→ **YOUR TASK**: There is one span to output from the data below: the lines starting at the line with "J1 pin 1: 5V -> IC1/P1.3" and ending at the line with "R111: 6.8k (GND, VB) -> 6.8k (+12V, U104/out)". Output it exactly, ends included, nothing more.
(Beginning of SUPPLIED MATERIAL)
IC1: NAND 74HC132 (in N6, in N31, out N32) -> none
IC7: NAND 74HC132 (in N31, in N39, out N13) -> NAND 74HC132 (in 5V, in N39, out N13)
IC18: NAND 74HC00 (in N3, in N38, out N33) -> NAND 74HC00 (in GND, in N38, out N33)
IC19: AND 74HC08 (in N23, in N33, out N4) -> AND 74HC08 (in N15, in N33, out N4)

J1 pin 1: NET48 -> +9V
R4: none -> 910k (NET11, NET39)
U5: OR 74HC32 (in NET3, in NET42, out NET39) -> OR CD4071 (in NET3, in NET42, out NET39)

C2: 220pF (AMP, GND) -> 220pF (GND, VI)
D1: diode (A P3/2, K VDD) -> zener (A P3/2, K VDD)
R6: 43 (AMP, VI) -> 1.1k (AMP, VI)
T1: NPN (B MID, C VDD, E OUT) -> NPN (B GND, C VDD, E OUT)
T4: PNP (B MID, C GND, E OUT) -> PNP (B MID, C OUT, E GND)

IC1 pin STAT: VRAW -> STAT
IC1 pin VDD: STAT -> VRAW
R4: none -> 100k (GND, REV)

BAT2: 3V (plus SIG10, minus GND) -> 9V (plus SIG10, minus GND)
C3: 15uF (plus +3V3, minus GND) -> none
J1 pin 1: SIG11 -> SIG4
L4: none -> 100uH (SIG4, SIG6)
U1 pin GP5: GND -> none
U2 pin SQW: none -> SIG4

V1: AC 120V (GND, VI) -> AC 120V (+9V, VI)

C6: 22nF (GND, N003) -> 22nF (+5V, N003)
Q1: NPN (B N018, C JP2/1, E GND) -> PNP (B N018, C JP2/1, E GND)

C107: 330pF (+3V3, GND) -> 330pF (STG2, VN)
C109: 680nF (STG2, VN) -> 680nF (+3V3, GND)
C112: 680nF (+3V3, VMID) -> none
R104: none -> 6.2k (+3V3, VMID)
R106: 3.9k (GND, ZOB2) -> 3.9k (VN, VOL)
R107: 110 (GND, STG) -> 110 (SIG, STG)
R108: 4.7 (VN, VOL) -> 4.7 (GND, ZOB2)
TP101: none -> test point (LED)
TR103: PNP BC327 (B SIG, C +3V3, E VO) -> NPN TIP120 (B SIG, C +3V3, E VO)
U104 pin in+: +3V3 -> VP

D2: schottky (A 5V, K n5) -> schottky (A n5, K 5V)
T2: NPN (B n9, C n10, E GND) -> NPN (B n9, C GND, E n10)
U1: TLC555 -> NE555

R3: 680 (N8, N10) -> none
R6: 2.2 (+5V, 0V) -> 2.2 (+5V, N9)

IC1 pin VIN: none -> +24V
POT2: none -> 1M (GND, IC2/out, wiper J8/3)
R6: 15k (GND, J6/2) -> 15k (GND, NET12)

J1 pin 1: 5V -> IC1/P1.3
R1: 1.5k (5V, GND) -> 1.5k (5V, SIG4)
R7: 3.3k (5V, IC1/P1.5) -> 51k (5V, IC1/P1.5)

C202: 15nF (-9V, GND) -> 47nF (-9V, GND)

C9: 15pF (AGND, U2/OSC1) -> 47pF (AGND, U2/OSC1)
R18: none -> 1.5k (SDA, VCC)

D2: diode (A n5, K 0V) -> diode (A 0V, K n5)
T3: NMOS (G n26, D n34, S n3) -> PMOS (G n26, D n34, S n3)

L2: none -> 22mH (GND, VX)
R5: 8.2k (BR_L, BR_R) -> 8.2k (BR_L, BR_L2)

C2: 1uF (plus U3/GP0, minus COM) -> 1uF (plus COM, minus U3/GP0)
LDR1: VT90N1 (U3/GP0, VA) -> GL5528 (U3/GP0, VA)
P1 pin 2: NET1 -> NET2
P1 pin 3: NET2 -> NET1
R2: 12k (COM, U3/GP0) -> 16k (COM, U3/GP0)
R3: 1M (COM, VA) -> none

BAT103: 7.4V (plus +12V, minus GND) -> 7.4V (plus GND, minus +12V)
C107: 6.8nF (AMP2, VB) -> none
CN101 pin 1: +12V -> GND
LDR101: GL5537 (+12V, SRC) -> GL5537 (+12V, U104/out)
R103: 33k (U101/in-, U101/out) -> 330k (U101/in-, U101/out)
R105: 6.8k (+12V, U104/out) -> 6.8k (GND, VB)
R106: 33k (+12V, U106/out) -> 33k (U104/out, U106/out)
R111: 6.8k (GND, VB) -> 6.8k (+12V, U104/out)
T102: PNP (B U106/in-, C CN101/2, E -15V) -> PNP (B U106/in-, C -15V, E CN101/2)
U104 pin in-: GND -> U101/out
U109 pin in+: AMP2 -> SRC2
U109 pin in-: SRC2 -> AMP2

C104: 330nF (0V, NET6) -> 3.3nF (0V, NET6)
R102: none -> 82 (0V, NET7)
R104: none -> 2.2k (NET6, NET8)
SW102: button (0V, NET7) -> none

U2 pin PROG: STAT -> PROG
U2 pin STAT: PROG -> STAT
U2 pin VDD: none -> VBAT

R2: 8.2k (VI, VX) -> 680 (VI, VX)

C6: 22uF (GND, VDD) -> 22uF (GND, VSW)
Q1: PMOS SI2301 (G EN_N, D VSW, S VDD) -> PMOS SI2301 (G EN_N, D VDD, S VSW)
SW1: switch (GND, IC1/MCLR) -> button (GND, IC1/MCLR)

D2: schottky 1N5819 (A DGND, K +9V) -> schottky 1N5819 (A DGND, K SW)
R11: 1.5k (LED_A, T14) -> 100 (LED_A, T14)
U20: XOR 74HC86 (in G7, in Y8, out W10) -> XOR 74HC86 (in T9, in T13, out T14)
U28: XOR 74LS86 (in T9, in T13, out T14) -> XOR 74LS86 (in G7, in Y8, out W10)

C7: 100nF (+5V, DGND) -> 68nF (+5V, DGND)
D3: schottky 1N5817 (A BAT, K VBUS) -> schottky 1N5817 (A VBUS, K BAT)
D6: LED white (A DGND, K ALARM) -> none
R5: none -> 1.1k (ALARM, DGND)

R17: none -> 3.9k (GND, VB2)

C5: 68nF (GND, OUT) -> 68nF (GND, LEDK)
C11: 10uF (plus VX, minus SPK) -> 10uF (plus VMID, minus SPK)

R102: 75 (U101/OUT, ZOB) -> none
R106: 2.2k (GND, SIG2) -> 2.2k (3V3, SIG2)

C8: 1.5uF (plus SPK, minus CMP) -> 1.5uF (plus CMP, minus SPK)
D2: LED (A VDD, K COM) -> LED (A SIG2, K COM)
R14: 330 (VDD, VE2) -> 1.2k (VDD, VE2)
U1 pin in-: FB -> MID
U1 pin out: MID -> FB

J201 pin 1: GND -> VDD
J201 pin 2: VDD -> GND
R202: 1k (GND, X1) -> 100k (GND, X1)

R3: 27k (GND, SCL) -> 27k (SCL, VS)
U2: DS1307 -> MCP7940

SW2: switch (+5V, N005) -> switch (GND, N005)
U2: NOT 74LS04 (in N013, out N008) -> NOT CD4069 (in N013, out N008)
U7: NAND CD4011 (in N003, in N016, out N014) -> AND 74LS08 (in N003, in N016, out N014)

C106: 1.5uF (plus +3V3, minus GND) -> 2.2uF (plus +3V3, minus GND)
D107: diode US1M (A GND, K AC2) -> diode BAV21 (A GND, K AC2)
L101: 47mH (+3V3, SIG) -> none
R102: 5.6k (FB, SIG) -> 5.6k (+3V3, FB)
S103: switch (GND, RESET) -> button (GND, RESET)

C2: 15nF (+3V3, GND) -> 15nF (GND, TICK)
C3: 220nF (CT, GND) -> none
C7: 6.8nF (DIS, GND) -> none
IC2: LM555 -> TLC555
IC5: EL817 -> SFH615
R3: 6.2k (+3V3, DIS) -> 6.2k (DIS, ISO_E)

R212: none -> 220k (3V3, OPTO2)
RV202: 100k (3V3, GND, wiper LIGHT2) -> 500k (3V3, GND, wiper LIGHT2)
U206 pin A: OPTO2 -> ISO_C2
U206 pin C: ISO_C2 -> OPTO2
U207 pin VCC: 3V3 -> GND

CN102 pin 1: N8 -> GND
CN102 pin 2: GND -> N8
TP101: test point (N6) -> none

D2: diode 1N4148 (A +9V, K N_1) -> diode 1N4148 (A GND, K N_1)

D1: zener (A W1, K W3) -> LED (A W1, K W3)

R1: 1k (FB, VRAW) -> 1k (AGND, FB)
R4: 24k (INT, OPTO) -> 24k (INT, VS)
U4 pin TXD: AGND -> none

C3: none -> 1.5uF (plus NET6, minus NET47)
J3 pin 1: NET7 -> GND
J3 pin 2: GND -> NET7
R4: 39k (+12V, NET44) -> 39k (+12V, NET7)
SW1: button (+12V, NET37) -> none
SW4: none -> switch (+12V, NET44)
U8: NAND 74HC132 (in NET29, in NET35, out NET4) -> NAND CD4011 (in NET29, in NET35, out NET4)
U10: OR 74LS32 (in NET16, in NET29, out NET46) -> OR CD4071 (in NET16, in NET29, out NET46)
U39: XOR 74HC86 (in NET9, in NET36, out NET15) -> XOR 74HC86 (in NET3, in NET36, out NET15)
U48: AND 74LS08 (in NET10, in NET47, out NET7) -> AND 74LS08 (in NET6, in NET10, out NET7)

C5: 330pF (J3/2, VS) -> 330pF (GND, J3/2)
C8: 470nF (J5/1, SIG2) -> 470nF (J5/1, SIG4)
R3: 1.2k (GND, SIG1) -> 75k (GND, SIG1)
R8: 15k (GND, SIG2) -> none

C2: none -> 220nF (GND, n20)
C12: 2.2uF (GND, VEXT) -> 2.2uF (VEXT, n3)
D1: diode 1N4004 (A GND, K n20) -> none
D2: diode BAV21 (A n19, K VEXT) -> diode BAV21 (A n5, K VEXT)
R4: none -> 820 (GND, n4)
(End of SUPPLIED MATERIAL)
→ **RESPONSE TO THIS TASK**:
J1 pin 1: 5V -> IC1/P1.3
R1: 1.5k (5V, GND) -> 1.5k (5V, SIG4)
R7: 3.3k (5V, IC1/P1.5) -> 51k (5V, IC1/P1.5)

C202: 15nF (-9V, GND) -> 47nF (-9V, GND)

C9: 15pF (AGND, U2/OSC1) -> 47pF (AGND, U2/OSC1)
R18: none -> 1.5k (SDA, VCC)

D2: diode (A n5, K 0V) -> diode (A 0V, K n5)
T3: NMOS (G n26, D n34, S n3) -> PMOS (G n26, D n34, S n3)

L2: none -> 22mH (GND, VX)
R5: 8.2k (BR_L, BR_R) -> 8.2k (BR_L, BR_L2)

C2: 1uF (plus U3/GP0, minus COM) -> 1uF (plus COM, minus U3/GP0)
LDR1: VT90N1 (U3/GP0, VA) -> GL5528 (U3/GP0, VA)
P1 pin 2: NET1 -> NET2
P1 pin 3: NET2 -> NET1
R2: 12k (COM, U3/GP0) -> 16k (COM, U3/GP0)
R3: 1M (COM, VA) -> none

BAT103: 7.4V (plus +12V, minus GND) -> 7.4V (plus GND, minus +12V)
C107: 6.8nF (AMP2, VB) -> none
CN101 pin 1: +12V -> GND
LDR101: GL5537 (+12V, SRC) -> GL5537 (+12V, U104/out)
R103: 33k (U101/in-, U101/out) -> 330k (U101/in-, U101/out)
R105: 6.8k (+12V, U104/out) -> 6.8k (GND, VB)
R106: 33k (+12V, U106/out) -> 33k (U104/out, U106/out)
R111: 6.8k (GND, VB) -> 6.8k (+12V, U104/out)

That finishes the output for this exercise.